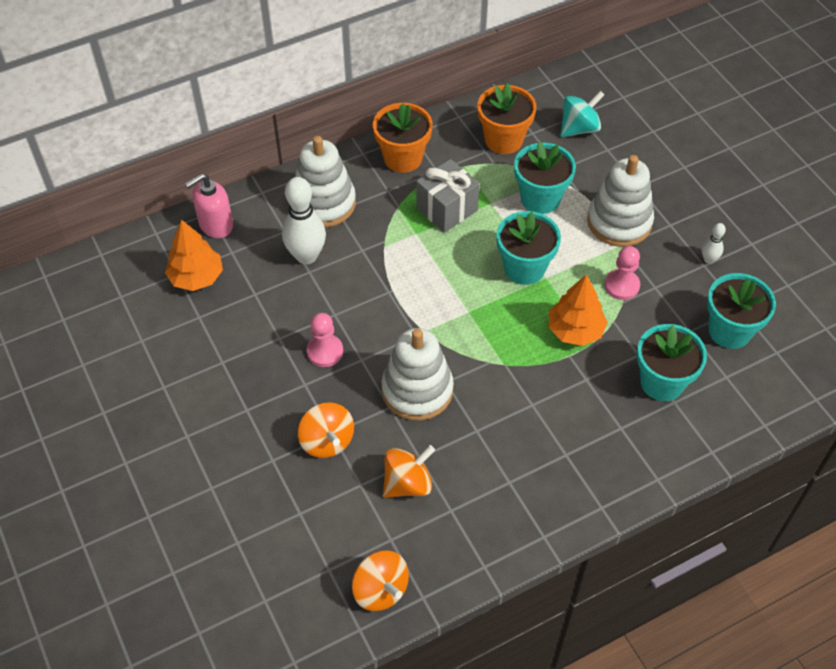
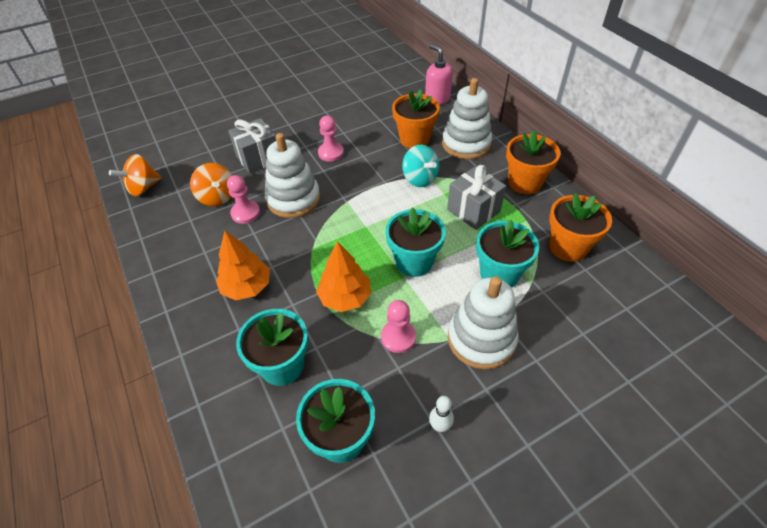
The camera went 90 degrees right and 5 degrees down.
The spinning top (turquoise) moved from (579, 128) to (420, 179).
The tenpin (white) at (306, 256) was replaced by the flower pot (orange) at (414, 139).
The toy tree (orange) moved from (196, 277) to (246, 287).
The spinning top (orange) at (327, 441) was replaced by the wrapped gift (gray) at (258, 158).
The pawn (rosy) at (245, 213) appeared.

______________________________

**YOUR GOAL:** All of the entries above should be copied exactly, except for the pictures.

**TASK ANSWER:**
The camera went 90 degrees right and 5 degrees down.
The spinning top (turquoise) moved from (579, 128) to (420, 179).
The tenpin (white) at (306, 256) was replaced by the flower pot (orange) at (414, 139).
The toy tree (orange) moved from (196, 277) to (246, 287).
The spinning top (orange) at (327, 441) was replaced by the wrapped gift (gray) at (258, 158).
The pawn (rosy) at (245, 213) appeared.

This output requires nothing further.